# Task instructions
Find each line in the records below that contains the string "service" and copy those lines in full. Case counts.

# Given entries

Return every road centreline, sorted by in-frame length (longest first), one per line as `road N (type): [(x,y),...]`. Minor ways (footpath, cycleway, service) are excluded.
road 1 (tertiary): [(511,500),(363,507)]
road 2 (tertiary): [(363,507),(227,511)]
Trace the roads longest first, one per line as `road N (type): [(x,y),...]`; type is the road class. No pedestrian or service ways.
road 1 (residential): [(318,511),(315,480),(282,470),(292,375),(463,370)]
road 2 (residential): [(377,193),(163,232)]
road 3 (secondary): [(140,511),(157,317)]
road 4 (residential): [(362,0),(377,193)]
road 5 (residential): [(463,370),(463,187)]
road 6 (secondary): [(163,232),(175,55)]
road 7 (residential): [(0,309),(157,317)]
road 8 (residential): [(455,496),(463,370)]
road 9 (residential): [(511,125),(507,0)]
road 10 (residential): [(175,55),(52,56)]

# Worked solution
Return every road centreline, sorted by in-frame length (longest first), one per line as `road N (type): [(x,y),...]`. Minor ways (footpath, cycleway, service) are excluded.
Trace the roads longest first, one per line as `road N (type): [(x,y),...]`; type is the road class. No pedestrian or service ways.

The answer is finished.